● Work task
Restate word for word each line of the data, starting at the one containing "(322, 284) = (383, 325): brown" and running through the last.

● Information provided

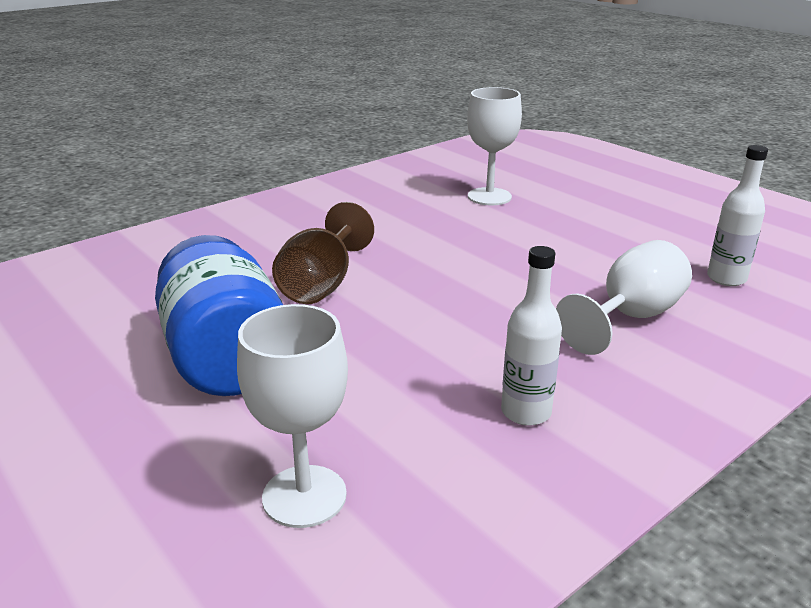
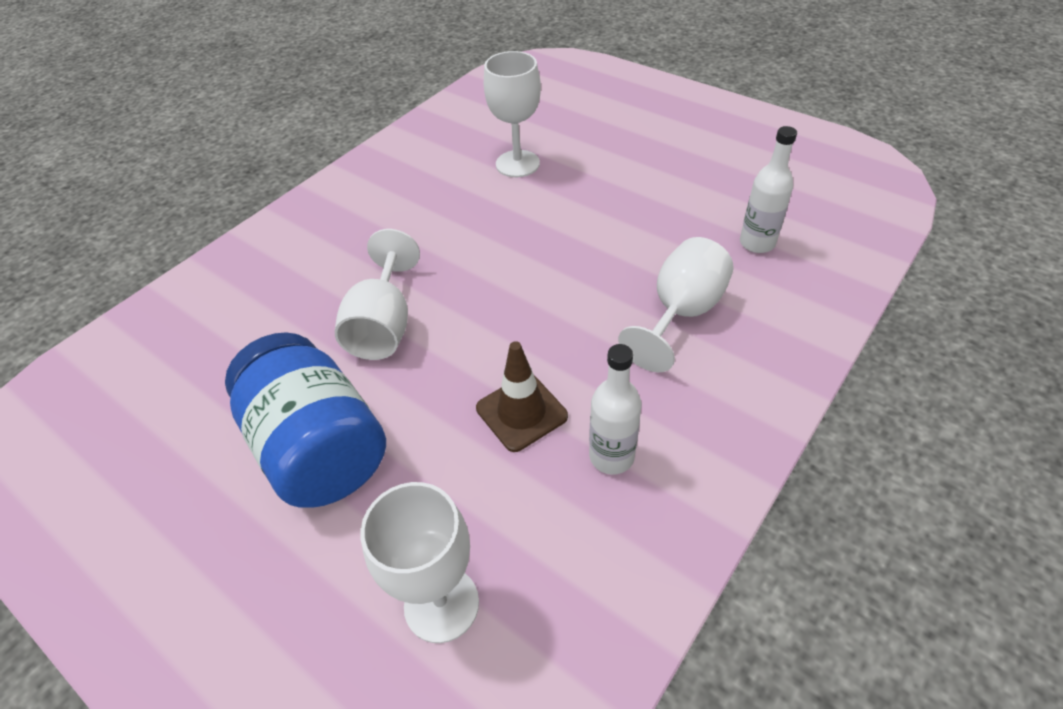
camera: 10 degrees left, 20 degrees up
(322, 284) = (383, 325): brown goblet -> white goblet
(439, 364) = (521, 412): none -> brown traffic cone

● Reply
(322, 284) = (383, 325): brown goblet -> white goblet
(439, 364) = (521, 412): none -> brown traffic cone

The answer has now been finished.